### Task statement
Convert the lines of the items below into a numbered list, leaving out the blank lines.
— START Input —
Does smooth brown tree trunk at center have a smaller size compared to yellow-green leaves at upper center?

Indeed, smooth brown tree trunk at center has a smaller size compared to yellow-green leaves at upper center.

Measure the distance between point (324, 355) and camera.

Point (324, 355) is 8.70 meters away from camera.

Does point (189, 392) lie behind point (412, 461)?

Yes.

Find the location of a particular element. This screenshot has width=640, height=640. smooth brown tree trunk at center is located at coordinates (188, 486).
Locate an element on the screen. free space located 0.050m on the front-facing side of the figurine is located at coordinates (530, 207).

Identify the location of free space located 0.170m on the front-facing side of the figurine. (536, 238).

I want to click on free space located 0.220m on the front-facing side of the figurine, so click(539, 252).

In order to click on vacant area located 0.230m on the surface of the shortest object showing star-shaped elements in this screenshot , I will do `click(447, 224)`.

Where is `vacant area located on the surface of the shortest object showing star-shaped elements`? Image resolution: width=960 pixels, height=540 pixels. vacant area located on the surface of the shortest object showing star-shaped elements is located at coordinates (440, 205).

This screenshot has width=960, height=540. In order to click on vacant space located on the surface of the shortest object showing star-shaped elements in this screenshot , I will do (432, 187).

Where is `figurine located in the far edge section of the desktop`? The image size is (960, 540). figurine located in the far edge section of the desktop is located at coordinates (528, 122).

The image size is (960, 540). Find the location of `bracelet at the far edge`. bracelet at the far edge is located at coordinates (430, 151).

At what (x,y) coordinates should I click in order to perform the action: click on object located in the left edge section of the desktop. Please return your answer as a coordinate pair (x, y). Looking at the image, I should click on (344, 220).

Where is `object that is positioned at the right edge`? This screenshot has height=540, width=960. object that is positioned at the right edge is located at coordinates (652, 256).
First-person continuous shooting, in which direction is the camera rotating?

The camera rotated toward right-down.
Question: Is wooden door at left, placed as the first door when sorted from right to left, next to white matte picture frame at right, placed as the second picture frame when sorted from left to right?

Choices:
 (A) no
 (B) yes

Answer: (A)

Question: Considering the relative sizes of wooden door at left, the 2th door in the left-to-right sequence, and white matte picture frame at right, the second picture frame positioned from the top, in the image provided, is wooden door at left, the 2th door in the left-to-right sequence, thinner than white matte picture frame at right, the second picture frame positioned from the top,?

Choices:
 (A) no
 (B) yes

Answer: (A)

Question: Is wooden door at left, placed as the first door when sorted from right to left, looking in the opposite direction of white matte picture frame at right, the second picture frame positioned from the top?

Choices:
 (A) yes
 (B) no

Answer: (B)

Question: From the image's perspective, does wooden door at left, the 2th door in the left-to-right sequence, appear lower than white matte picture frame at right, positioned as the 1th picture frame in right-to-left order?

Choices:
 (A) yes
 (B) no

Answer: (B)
— END Input —
### Reply
1. Does smooth brown tree trunk at center have a smaller size compared to yellow-green leaves at upper center?
2. Indeed, smooth brown tree trunk at center has a smaller size compared to yellow-green leaves at upper center.
3. Measure the distance between point (324, 355) and camera.
4. Point (324, 355) is 8.70 meters away from camera.
5. Does point (189, 392) lie behind point (412, 461)?
6. Yes.
7. Find the location of a particular element. This screenshot has width=640, height=640. smooth brown tree trunk at center is located at coordinates (188, 486).
8. Locate an element on the screen. free space located 0.050m on the front-facing side of the figurine is located at coordinates (530, 207).
9. Identify the location of free space located 0.170m on the front-facing side of the figurine. (536, 238).
10. I want to click on free space located 0.220m on the front-facing side of the figurine, so click(539, 252).
11. In order to click on vacant area located 0.230m on the surface of the shortest object showing star-shaped elements in this screenshot , I will do `click(447, 224)`.
12. Where is `vacant area located on the surface of the shortest object showing star-shaped elements`? Image resolution: width=960 pixels, height=540 pixels. vacant area located on the surface of the shortest object showing star-shaped elements is located at coordinates (440, 205).
13. This screenshot has width=960, height=540. In order to click on vacant space located on the surface of the shortest object showing star-shaped elements in this screenshot , I will do (432, 187).
14. Where is `figurine located in the far edge section of the desktop`? The image size is (960, 540). figurine located in the far edge section of the desktop is located at coordinates (528, 122).
15. The image size is (960, 540). Find the location of `bracelet at the far edge`. bracelet at the far edge is located at coordinates (430, 151).
16. At what (x,y) coordinates should I click in order to perform the action: click on object located in the left edge section of the desktop. Please return your answer as a coordinate pair (x, y). Looking at the image, I should click on (344, 220).
17. Where is `object that is positioned at the right edge`? This screenshot has height=540, width=960. object that is positioned at the right edge is located at coordinates (652, 256).
18. First-person continuous shooting, in which direction is the camera rotating?
19. The camera rotated toward right-down.
20. Question: Is wooden door at left, placed as the first door when sorted from right to left, next to white matte picture frame at right, placed as the second picture frame when sorted from left to right?
21. Choices:
22.  (A) no
23.  (B) yes
24. Answer: (A)
25. Question: Considering the relative sizes of wooden door at left, the 2th door in the left-to-right sequence, and white matte picture frame at right, the second picture frame positioned from the top, in the image provided, is wooden door at left, the 2th door in the left-to-right sequence, thinner than white matte picture frame at right, the second picture frame positioned from the top,?
26. Choices:
27.  (A) no
28.  (B) yes
29. Answer: (A)
30. Question: Is wooden door at left, placed as the first door when sorted from right to left, looking in the opposite direction of white matte picture frame at right, the second picture frame positioned from the top?
31. Choices:
32.  (A) yes
33.  (B) no
34. Answer: (B)
35. Question: From the image's perspective, does wooden door at left, the 2th door in the left-to-right sequence, appear lower than white matte picture frame at right, positioned as the 1th picture frame in right-to-left order?
36. Choices:
37.  (A) yes
38.  (B) no
39. Answer: (B)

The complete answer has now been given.